BEGIN EXERCISE INPUT

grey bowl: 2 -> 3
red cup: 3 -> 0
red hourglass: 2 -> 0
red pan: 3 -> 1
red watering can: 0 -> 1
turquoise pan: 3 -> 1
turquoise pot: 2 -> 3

END EXERCISE INPUT
BEGIN EXERCISE INPUT

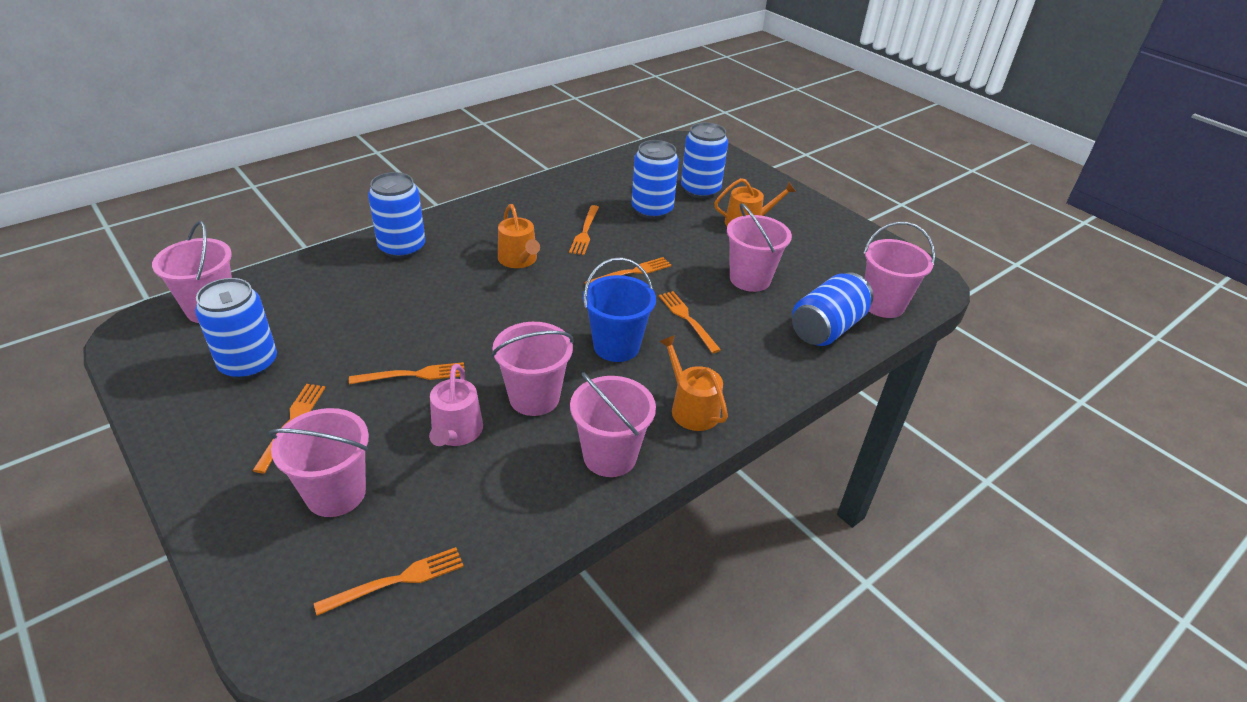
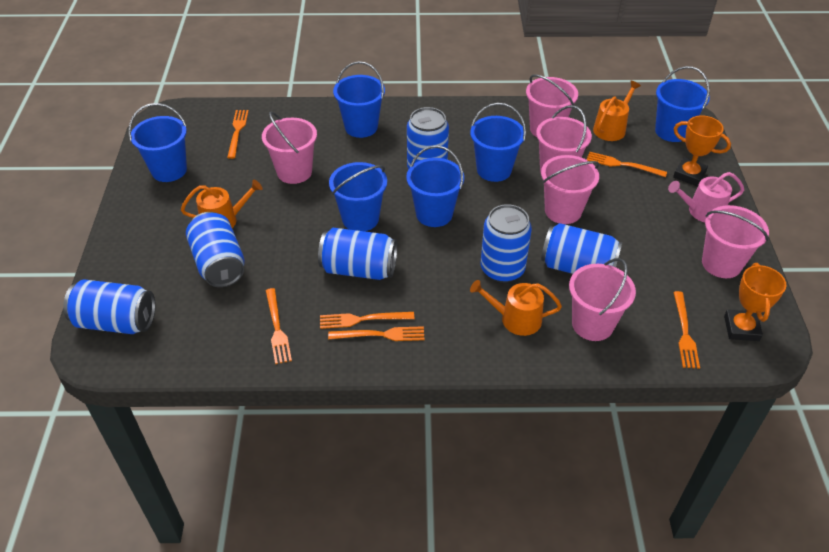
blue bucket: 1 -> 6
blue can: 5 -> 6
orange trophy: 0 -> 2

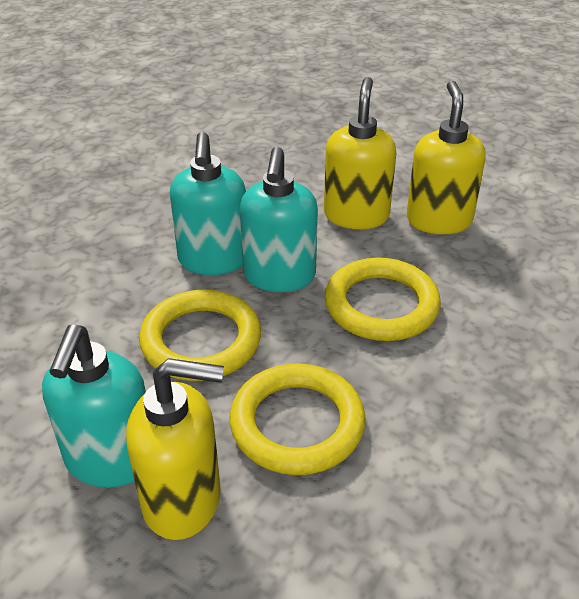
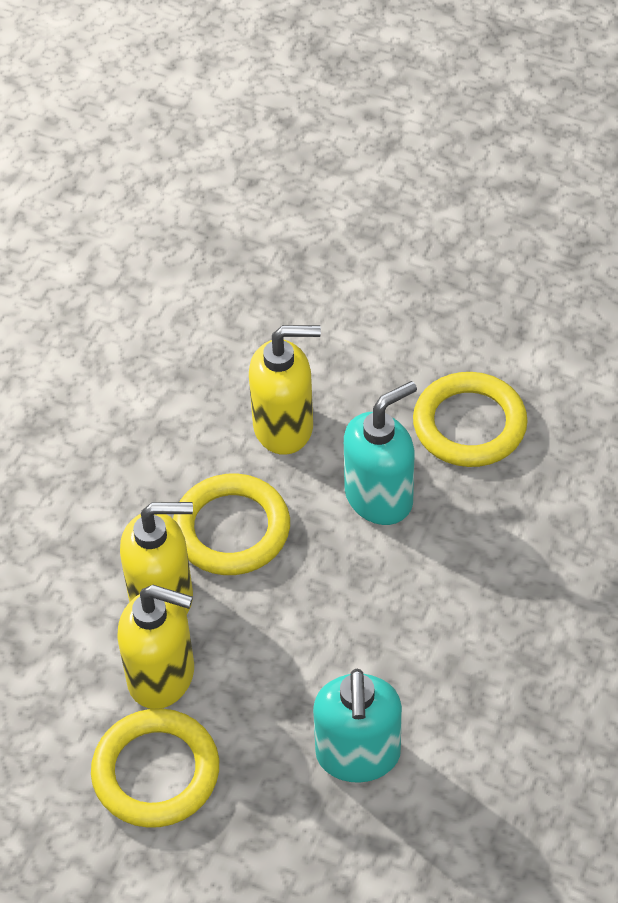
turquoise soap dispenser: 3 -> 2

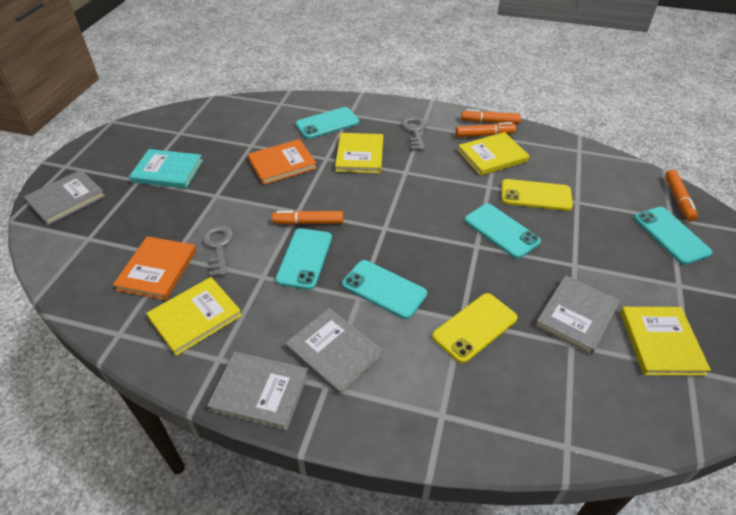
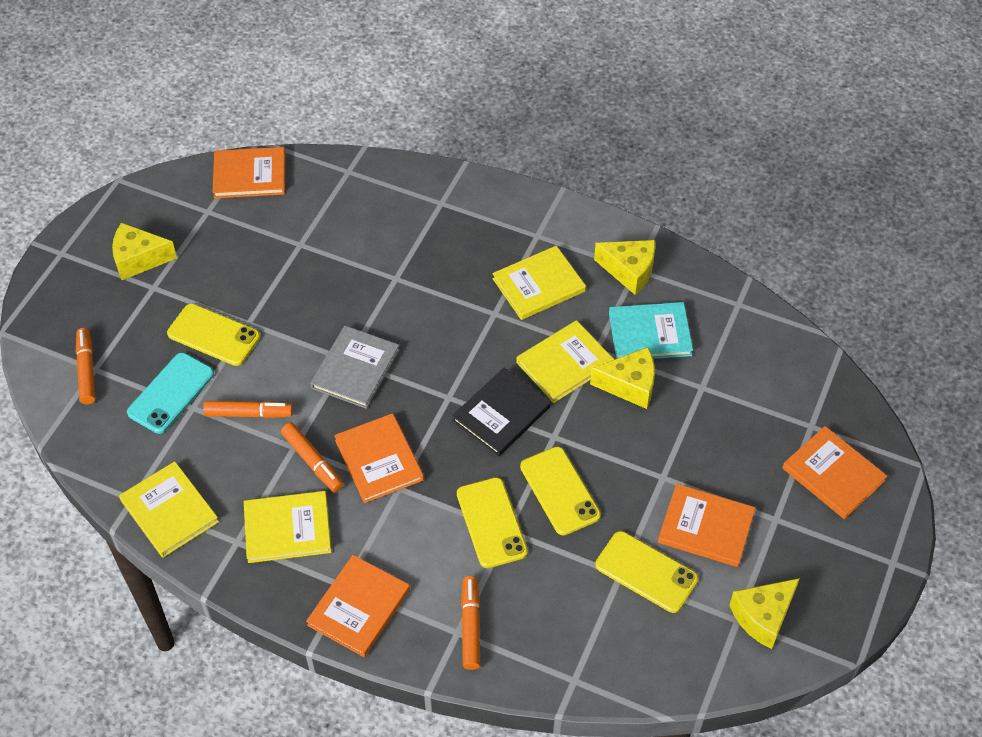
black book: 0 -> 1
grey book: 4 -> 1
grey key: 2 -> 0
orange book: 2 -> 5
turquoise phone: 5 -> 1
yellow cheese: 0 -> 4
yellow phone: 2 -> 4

END EXERCISE INPUT

DIRECTIONS => Write down again, exactly as given, only the lines above that fall from the line with "black book: 0 -> 1" to the line with "yellow phone: 2 -> 4", inclusive.

EXERCISE RESPONSE =>
black book: 0 -> 1
grey book: 4 -> 1
grey key: 2 -> 0
orange book: 2 -> 5
turquoise phone: 5 -> 1
yellow cheese: 0 -> 4
yellow phone: 2 -> 4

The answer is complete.